Colored object counting data:
---*---

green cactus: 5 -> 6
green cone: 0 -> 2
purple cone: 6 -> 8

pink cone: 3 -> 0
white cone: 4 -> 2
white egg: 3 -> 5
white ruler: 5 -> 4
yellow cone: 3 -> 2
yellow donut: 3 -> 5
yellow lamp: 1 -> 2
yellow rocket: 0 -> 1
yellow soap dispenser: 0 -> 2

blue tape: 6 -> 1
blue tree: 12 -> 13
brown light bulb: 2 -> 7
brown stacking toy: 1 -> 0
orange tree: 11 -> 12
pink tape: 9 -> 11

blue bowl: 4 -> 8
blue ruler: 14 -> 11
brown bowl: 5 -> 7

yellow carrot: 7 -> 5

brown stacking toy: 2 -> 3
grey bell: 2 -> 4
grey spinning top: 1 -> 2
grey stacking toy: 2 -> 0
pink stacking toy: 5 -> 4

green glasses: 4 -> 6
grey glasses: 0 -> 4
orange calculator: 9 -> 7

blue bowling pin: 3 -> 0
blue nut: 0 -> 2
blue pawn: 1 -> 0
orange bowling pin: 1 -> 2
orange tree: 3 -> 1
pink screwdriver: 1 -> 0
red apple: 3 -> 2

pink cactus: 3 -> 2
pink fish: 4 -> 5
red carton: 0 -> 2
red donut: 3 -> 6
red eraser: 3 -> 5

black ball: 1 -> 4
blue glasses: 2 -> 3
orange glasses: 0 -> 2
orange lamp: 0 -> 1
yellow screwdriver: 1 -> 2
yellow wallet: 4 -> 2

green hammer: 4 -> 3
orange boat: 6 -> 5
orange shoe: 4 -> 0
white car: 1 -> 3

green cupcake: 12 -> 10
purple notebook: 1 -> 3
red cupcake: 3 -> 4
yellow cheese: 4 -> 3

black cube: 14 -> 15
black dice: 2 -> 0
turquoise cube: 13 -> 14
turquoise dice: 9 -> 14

---*---

WORK INSTRUCTION:
Your reply should be a verbatim retyping of the lines from the one that holds "orange glasses: 0 -> 2" through the last line of the entries.

EXERCISE ANSWER:
orange glasses: 0 -> 2
orange lamp: 0 -> 1
yellow screwdriver: 1 -> 2
yellow wallet: 4 -> 2

green hammer: 4 -> 3
orange boat: 6 -> 5
orange shoe: 4 -> 0
white car: 1 -> 3

green cupcake: 12 -> 10
purple notebook: 1 -> 3
red cupcake: 3 -> 4
yellow cheese: 4 -> 3

black cube: 14 -> 15
black dice: 2 -> 0
turquoise cube: 13 -> 14
turquoise dice: 9 -> 14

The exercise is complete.